§ Task item: Beginning with the line that contains "black bowl: 4 -> 3" in the material below, print each line exactly until the line that contains "white bucket: 4 -> 7" has been printed, then stop.

::: Extracted records :::

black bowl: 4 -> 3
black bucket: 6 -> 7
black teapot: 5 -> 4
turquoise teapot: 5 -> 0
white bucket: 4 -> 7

:::
::: Extracted records :::

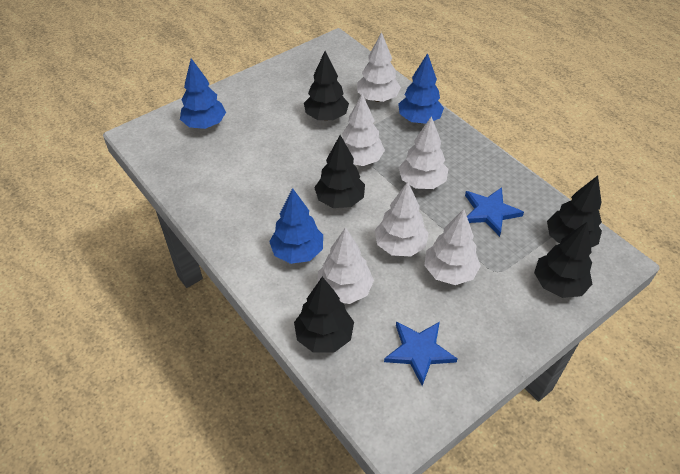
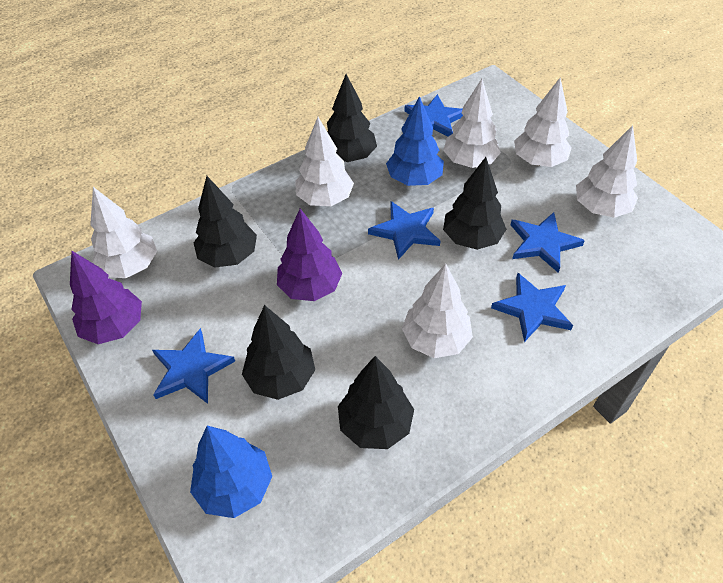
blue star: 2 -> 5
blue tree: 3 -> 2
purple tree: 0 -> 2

:::

§ Output for this exercise:
black bowl: 4 -> 3
black bucket: 6 -> 7
black teapot: 5 -> 4
turquoise teapot: 5 -> 0
white bucket: 4 -> 7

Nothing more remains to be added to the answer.